Go through the listing below and say how many lines contain "orange"; write nothing but the number.
══ Input data
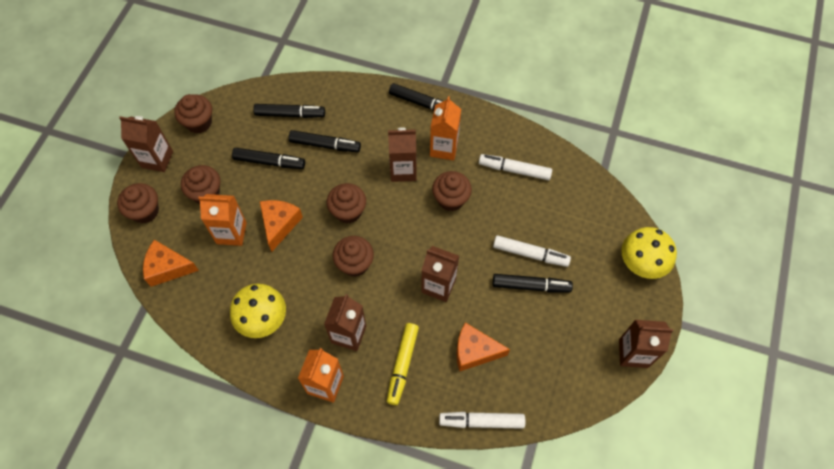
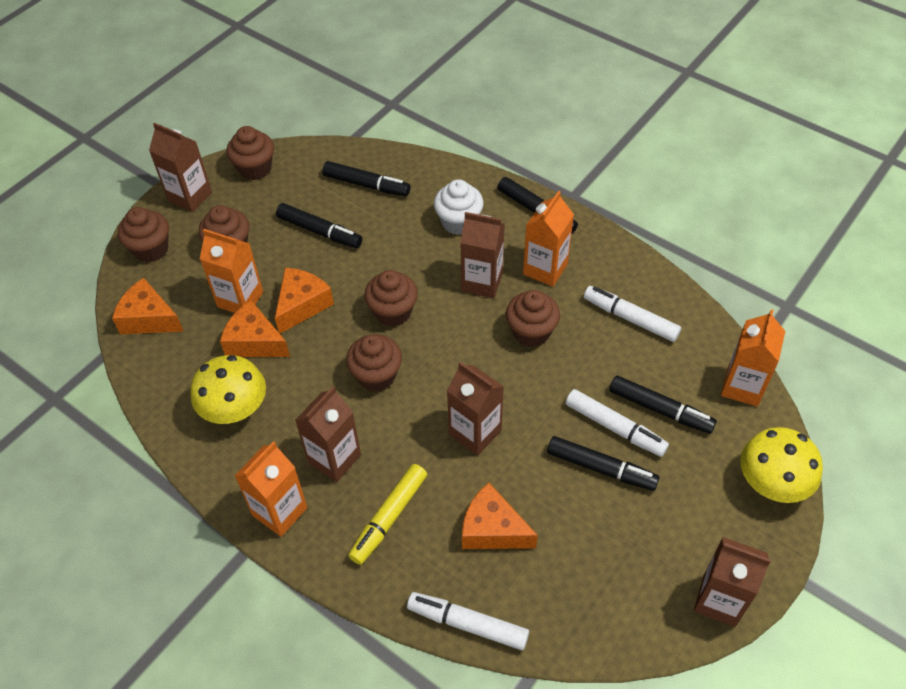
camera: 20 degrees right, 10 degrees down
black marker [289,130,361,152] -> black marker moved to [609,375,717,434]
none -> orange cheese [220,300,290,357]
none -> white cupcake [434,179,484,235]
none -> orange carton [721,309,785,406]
════
• Exercise solution:
2